» **Source information**:

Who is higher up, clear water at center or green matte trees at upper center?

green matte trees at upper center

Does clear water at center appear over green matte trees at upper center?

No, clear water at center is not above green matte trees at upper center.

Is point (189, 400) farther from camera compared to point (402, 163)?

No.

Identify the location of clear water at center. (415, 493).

» **Exercise prompt**: Please pick out every line in the rows above that contains the word "clear" and copy those lines. Case matters.

» **Output of the task**:
Who is higher up, clear water at center or green matte trees at upper center?
Does clear water at center appear over green matte trees at upper center?
No, clear water at center is not above green matte trees at upper center.
Identify the location of clear water at center. (415, 493).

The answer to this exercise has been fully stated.